_Information_:
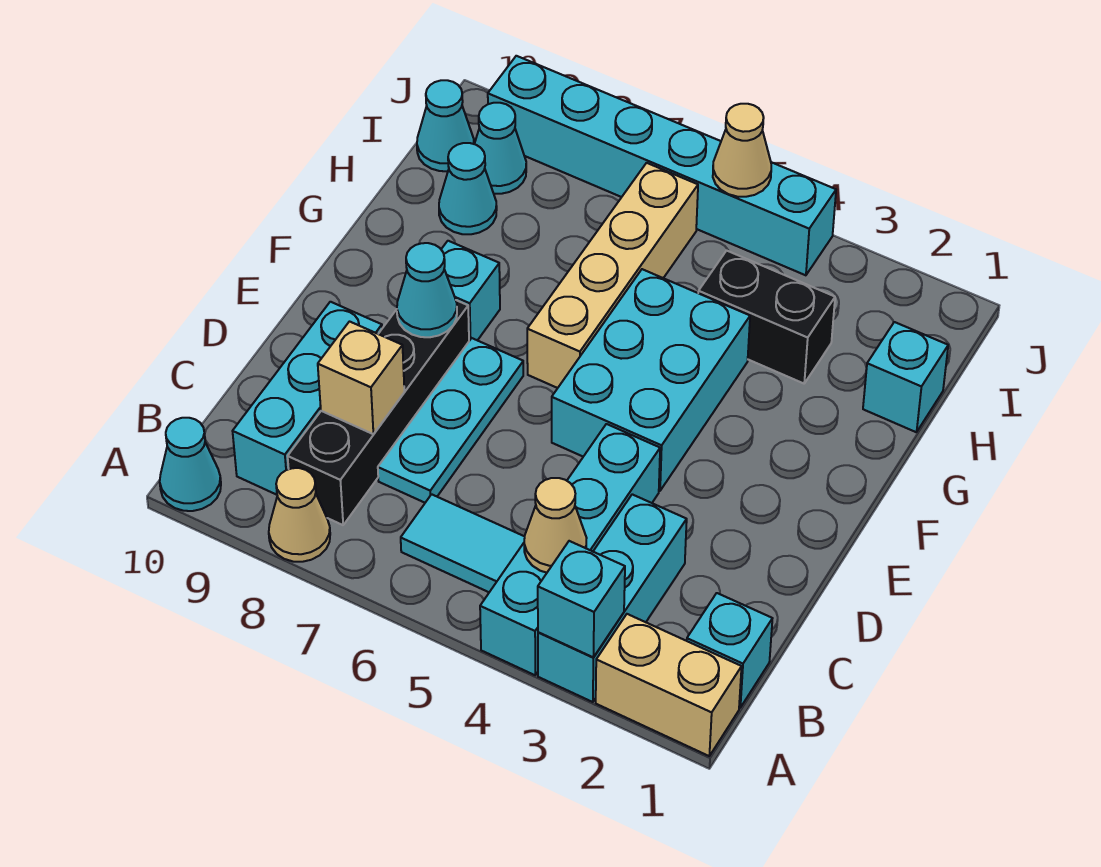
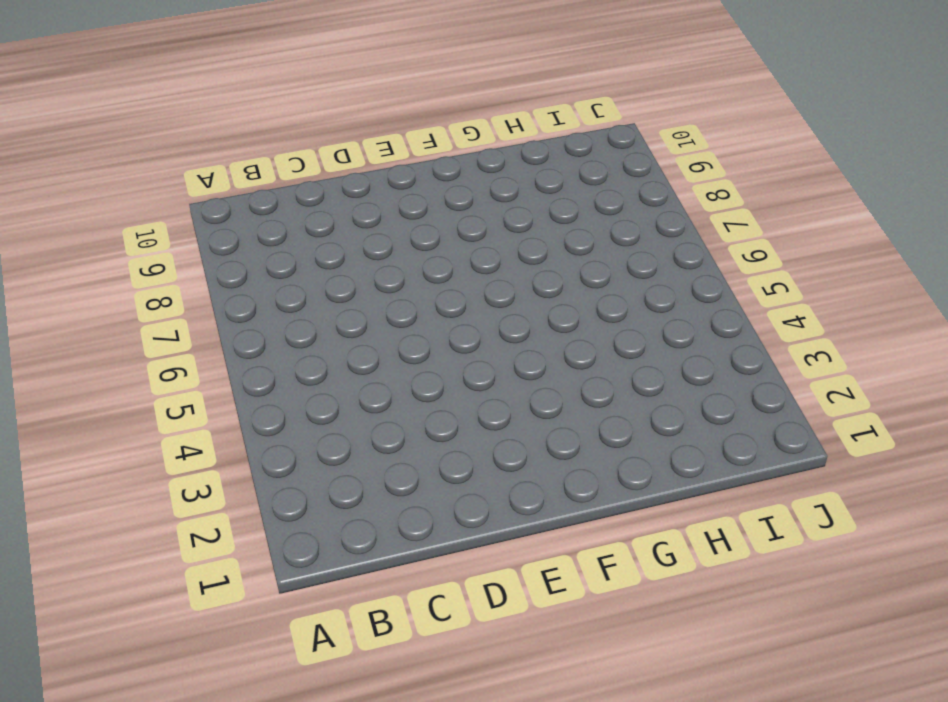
none -> tan brick A1:A2 level 1
none -> cyan brick A3:C3 level 1
none -> cyan brick A4:D4 level 1

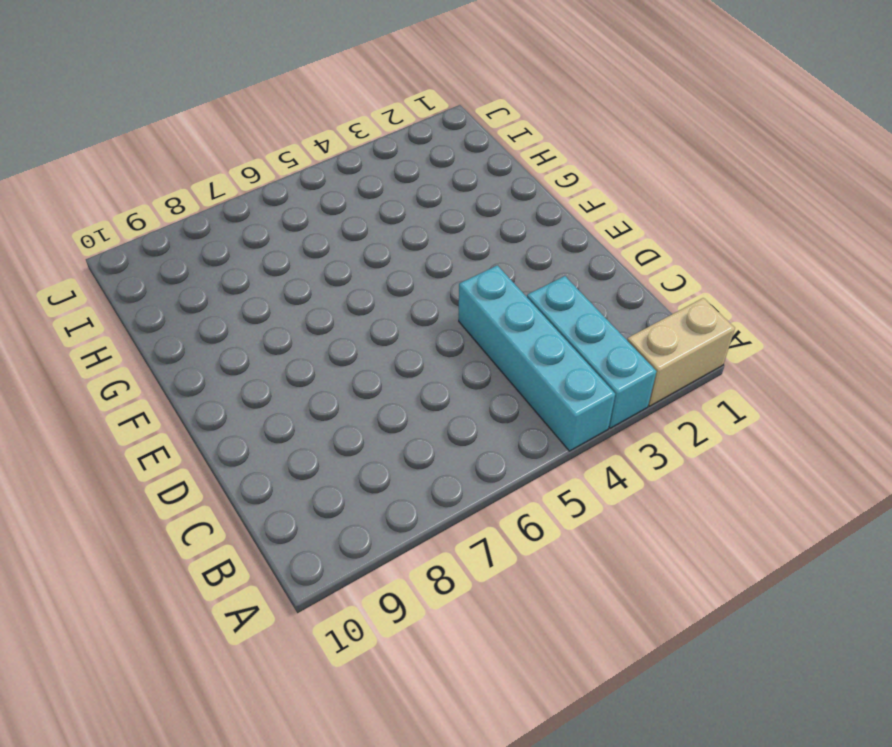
none -> tan cone A8 level 1
none -> cyan cone A10 level 1
none -> cyan brick B1 level 1

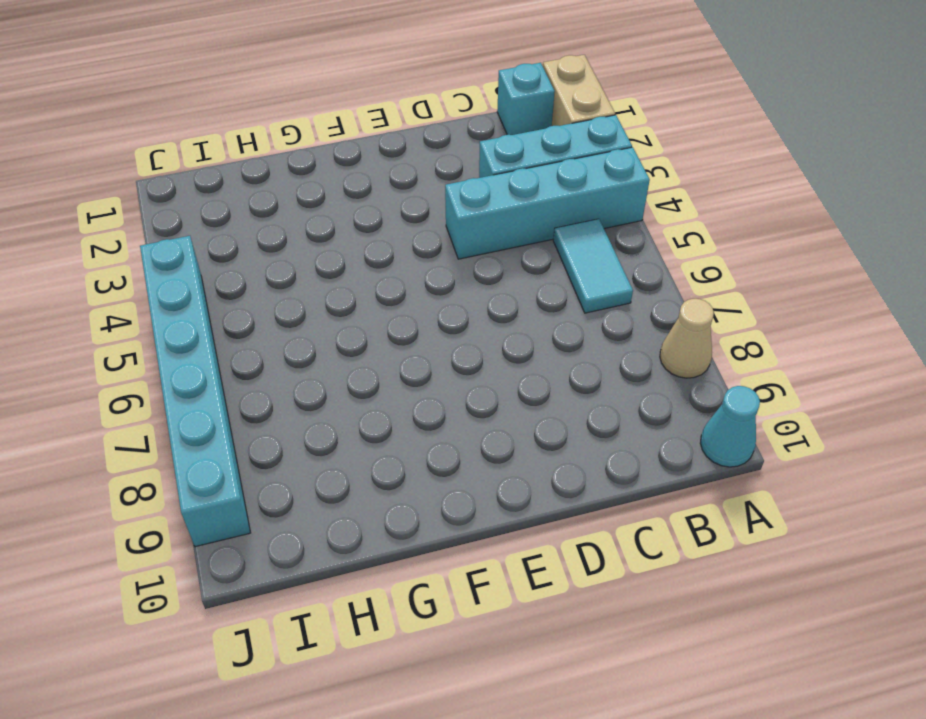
none -> black brick B8:E8 level 1
none -> cyan brick B9:D9 level 1
none -> cyan plate C7:E7 level 1

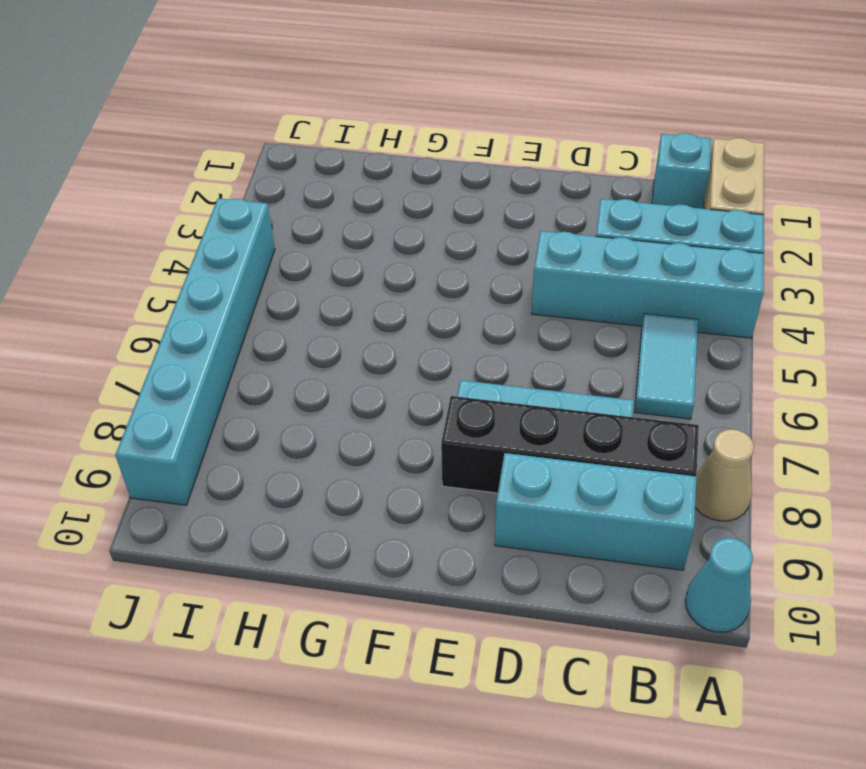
none -> cyan brick E4:G5 level 1
none -> tan brick F6:I6 level 1
none -> cyan brick F8 level 1

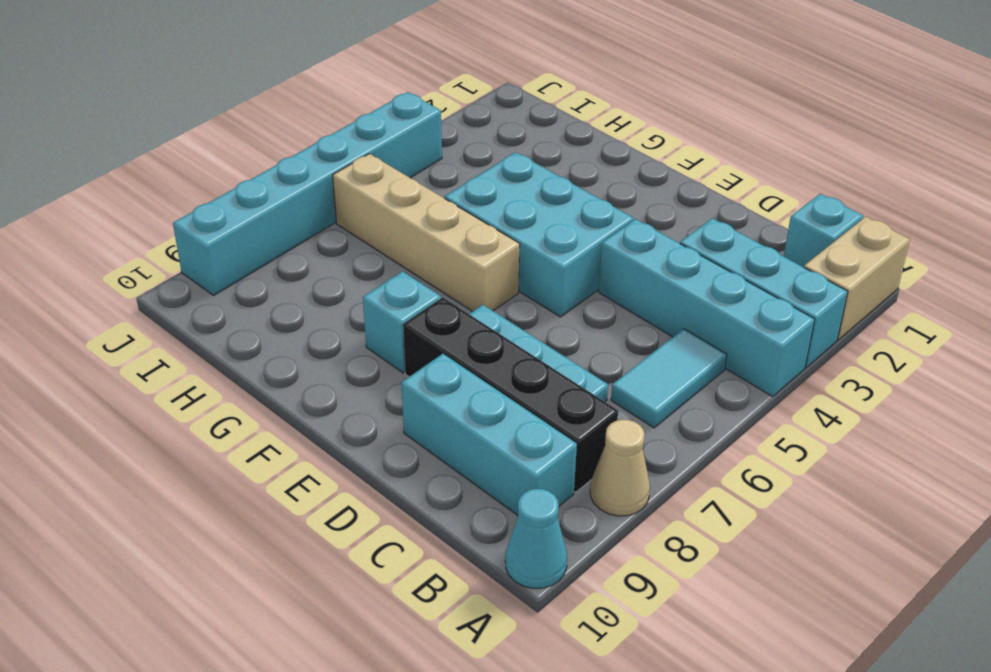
none -> cyan brick H1 level 1
none -> black brick H3:H4 level 1
none -> cyan cone H9 level 1

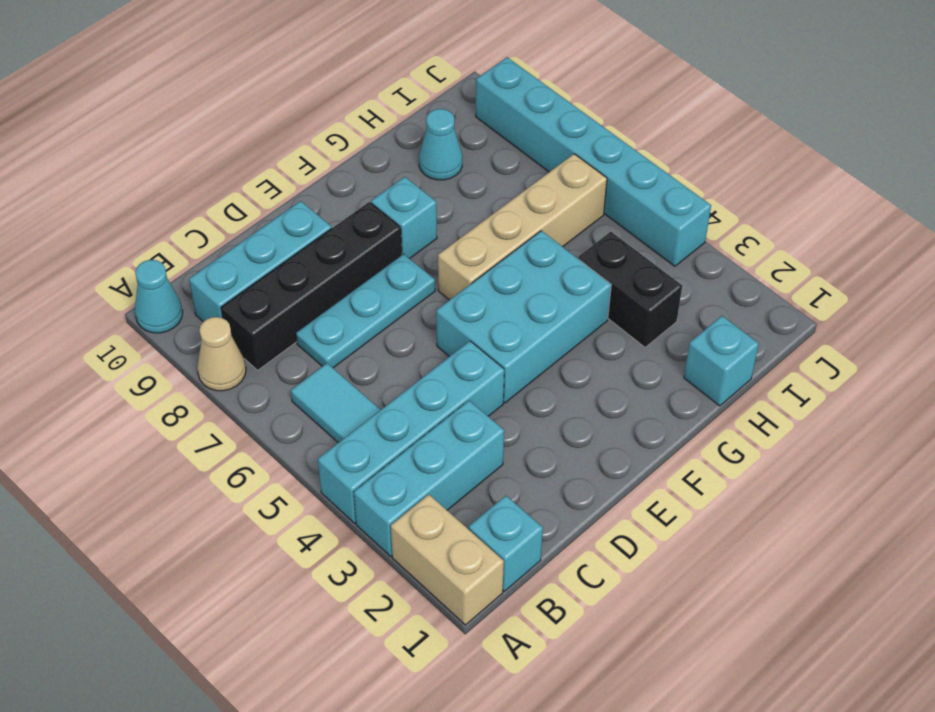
none -> cyan cone I9 level 1
none -> cyan cone I10 level 1
none -> cyan brick A3 level 2

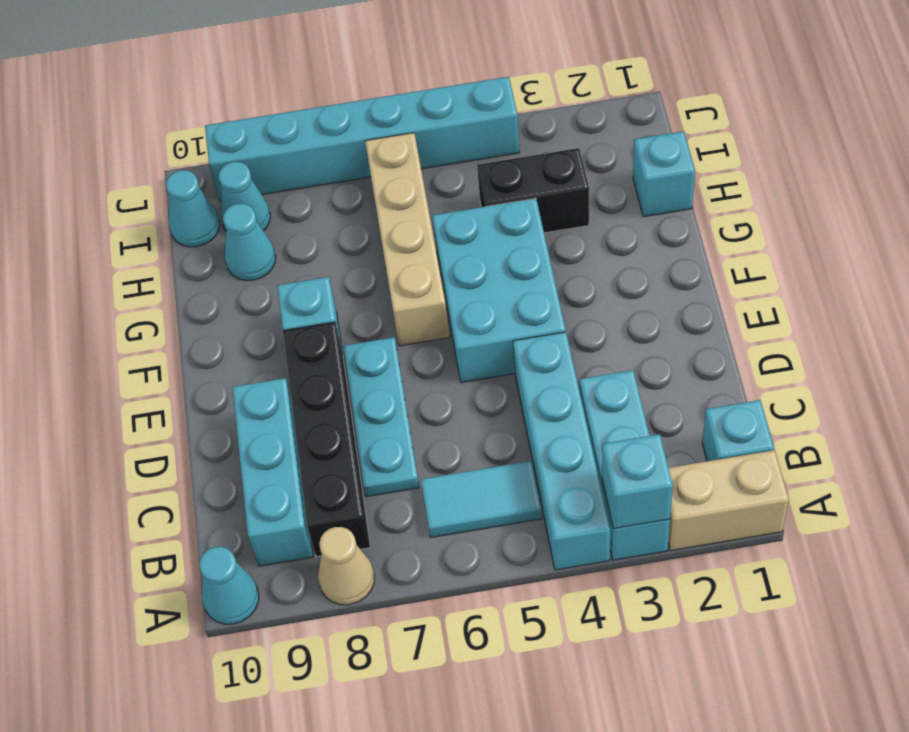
none -> tan cone B4 level 2
none -> tan brick C8 level 2
none -> cyan cone E8 level 2

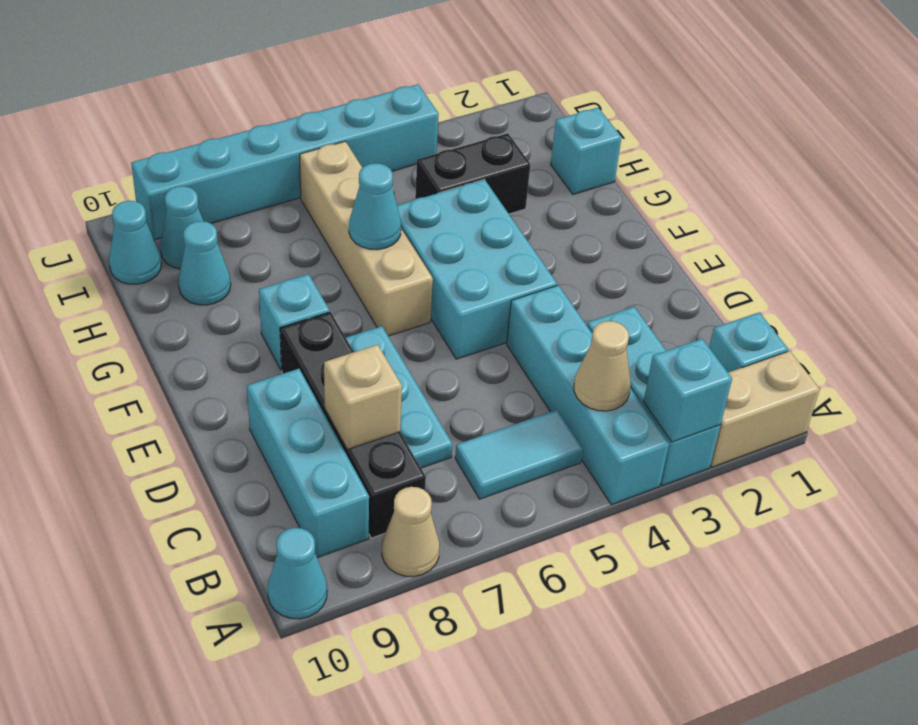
cyan cone G6 level 2 -> cyan cone E8 level 2
none -> tan cone J5 level 2

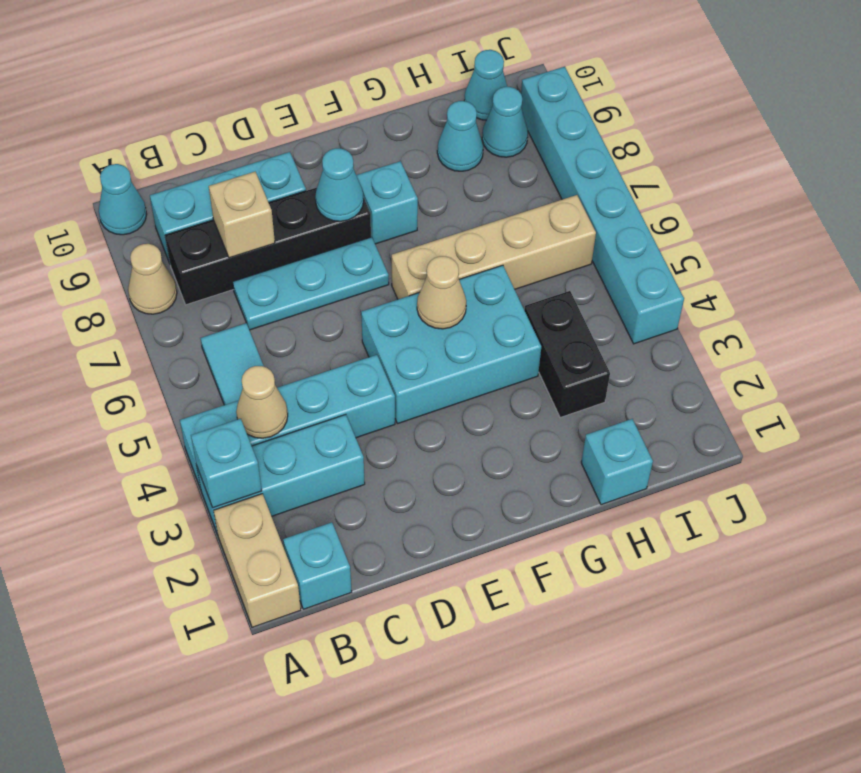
tan cone F5 level 2 -> tan cone J5 level 2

_How to complete this task_:
Only the lines from the one containing "none -> black brick B8:E8 level 1" through the end of the records should be copied, exactly and with both ends included; the pictures should not.

_Solution for this exercise_:
none -> black brick B8:E8 level 1
none -> cyan brick B9:D9 level 1
none -> cyan plate C7:E7 level 1

none -> cyan brick E4:G5 level 1
none -> tan brick F6:I6 level 1
none -> cyan brick F8 level 1

none -> cyan brick H1 level 1
none -> black brick H3:H4 level 1
none -> cyan cone H9 level 1

none -> cyan cone I9 level 1
none -> cyan cone I10 level 1
none -> cyan brick A3 level 2

none -> tan cone B4 level 2
none -> tan brick C8 level 2
none -> cyan cone E8 level 2

cyan cone G6 level 2 -> cyan cone E8 level 2
none -> tan cone J5 level 2

tan cone F5 level 2 -> tan cone J5 level 2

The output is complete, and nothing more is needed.